WHAT THIS TASK INVOLVES:
Exactly as written, transcribe the data from its opening line through the line containing "(342, 421) = (259, 360): white". Leave every picture out.

+++

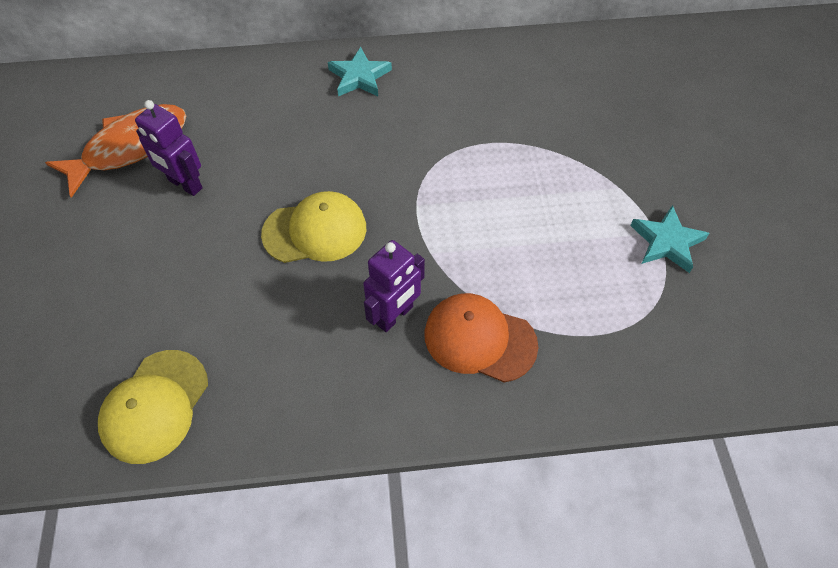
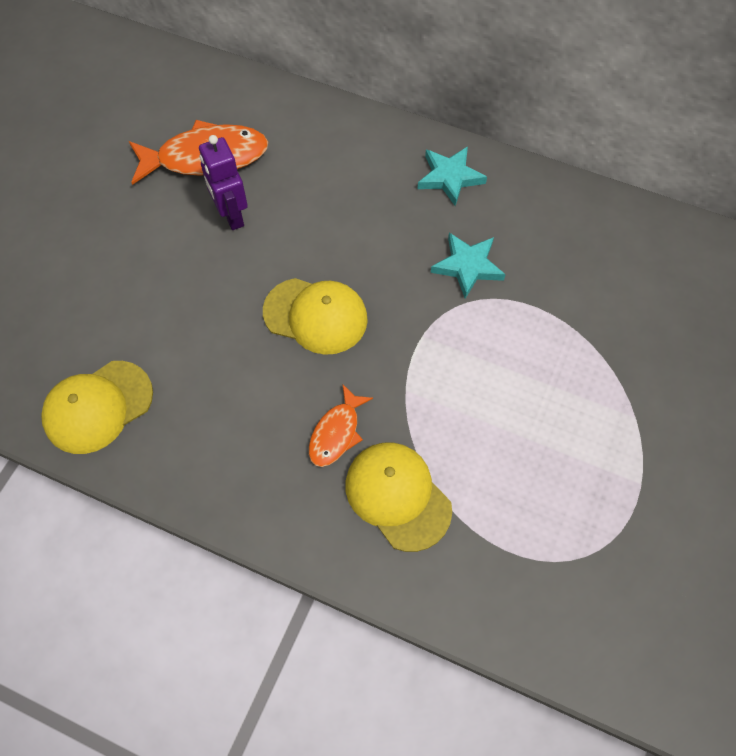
camera: 30 degrees right, 5 degrees up
(395, 315) = (336, 433): purple robot -> orange fish
(479, 339) = (397, 496): orange cap -> yellow cap
(666, 242) = (645, 498): turquoise star -> turquoise star (467, 266)

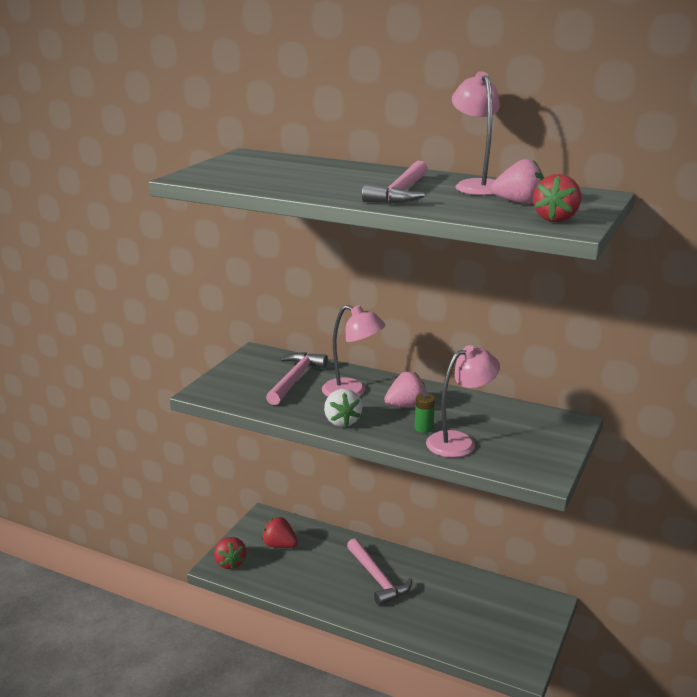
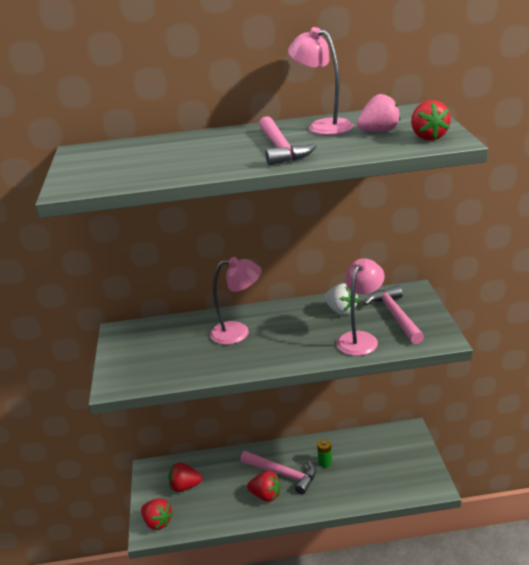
camera: 30 degrees left, 5 degrees up
(295, 379) = (180, 341): pink hammer -> pink hammer (395, 316)
(342, 421) = (259, 360): white strawberry -> white strawberry (341, 310)
(343, 589) = (265, 495): none -> red strawberry
(406, 406) = (291, 327): pink strawberry -> none
(424, 428) = (324, 339): green battery -> green battery (325, 462)

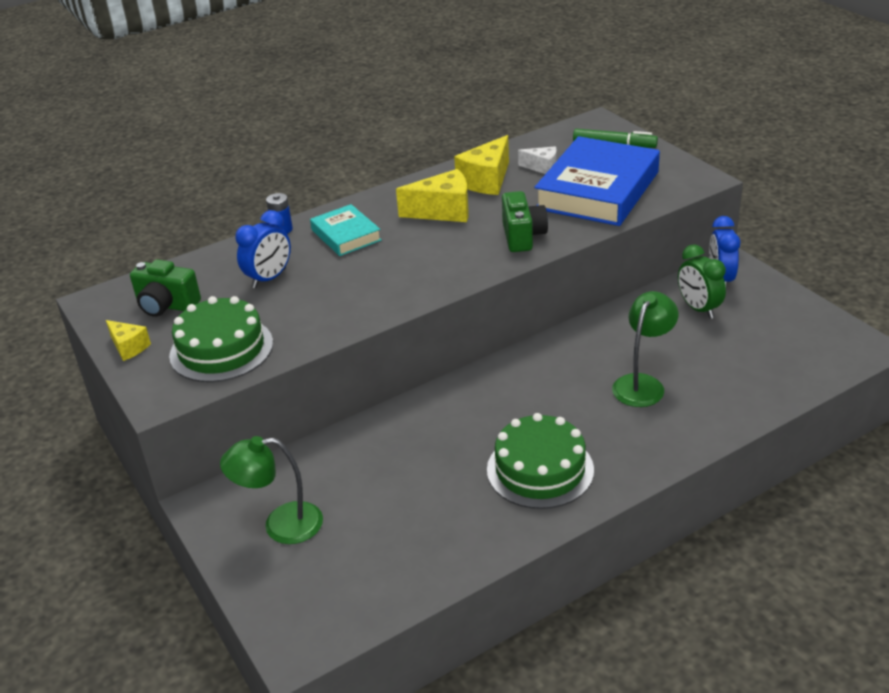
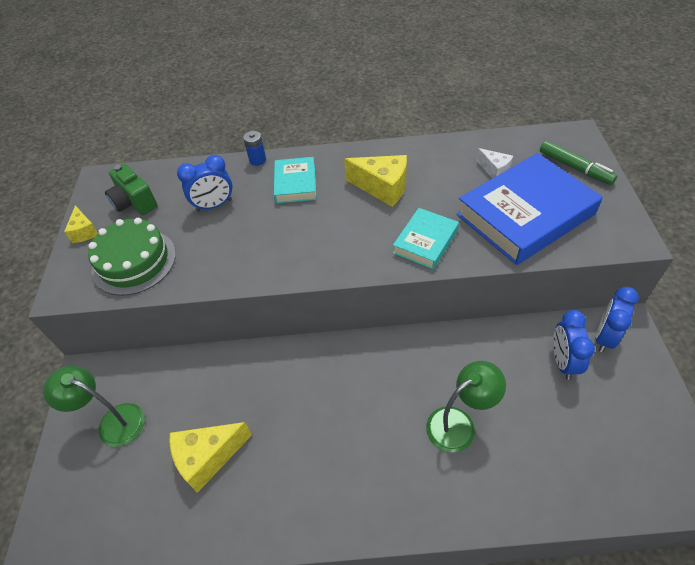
camera: 30 degrees right, 15 degrees up
(486, 181) = (439, 168): yellow cheese -> yellow cheese (208, 458)
(522, 236) = (425, 241): green camera -> turquoise book
(540, 469) = (316, 473): green cake -> none
(698, 309) = (563, 362): green clock -> blue clock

+++

EXERCISE RESULT:
camera: 30 degrees right, 5 degrees up
(395, 315) = (336, 433): purple robot -> orange fish
(479, 339) = (397, 496): orange cap -> yellow cap
(666, 242) = (645, 498): turquoise star -> turquoise star (467, 266)

camera: 30 degrees left, 5 degrees up
(295, 379) = (180, 341): pink hammer -> pink hammer (395, 316)
(342, 421) = (259, 360): white strawberry -> white strawberry (341, 310)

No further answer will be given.